(Records from a dataset)

________________

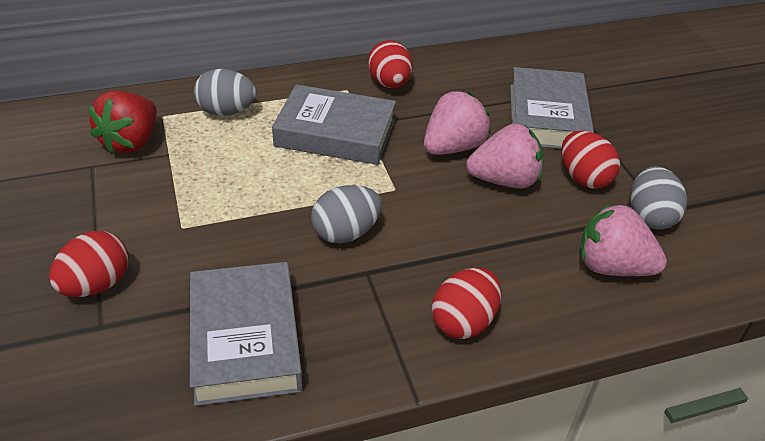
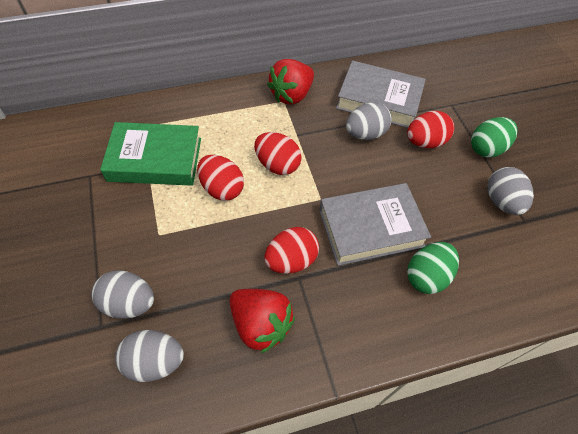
green book: 0 -> 1
green egg: 0 -> 2
grey book: 3 -> 2
grey egg: 3 -> 4
pink strawberry: 3 -> 0
red strawberry: 1 -> 2

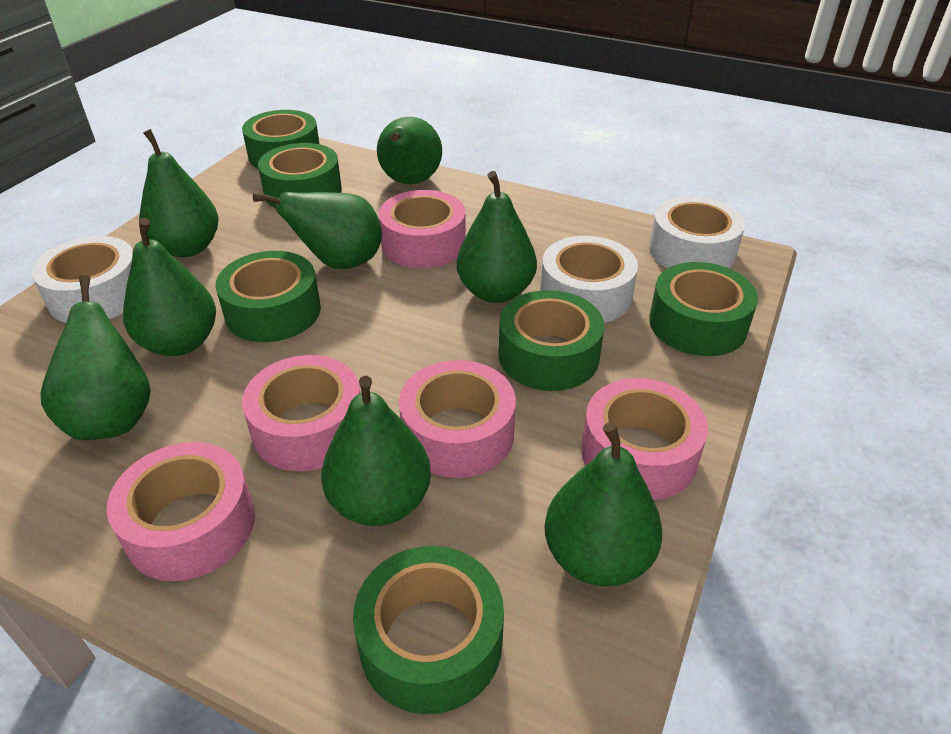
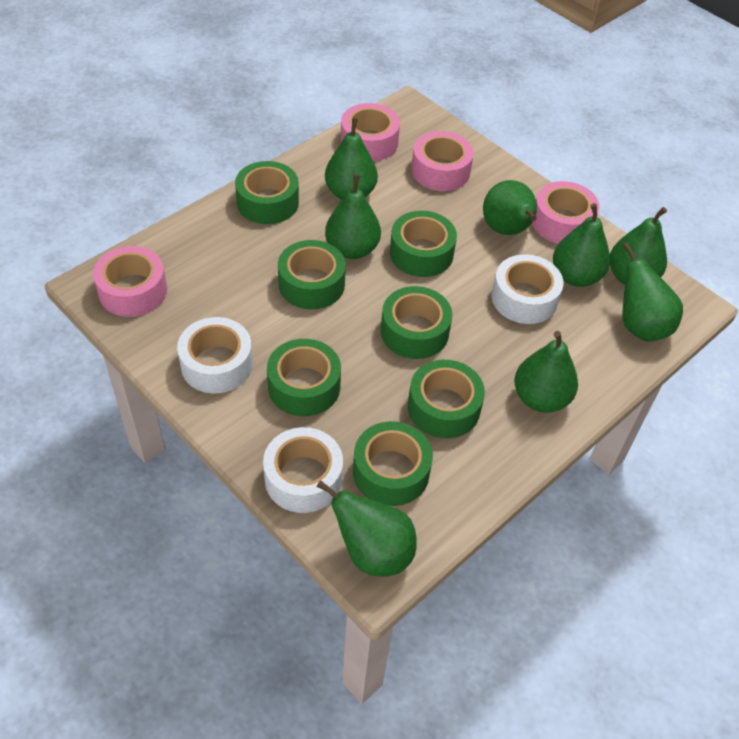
green tape: 6 -> 7
pink tape: 5 -> 4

________________

Prompt »
Copy the records exactly, minus any pictures.

Output »
green book: 0 -> 1
green egg: 0 -> 2
grey book: 3 -> 2
grey egg: 3 -> 4
pink strawberry: 3 -> 0
red strawberry: 1 -> 2

green tape: 6 -> 7
pink tape: 5 -> 4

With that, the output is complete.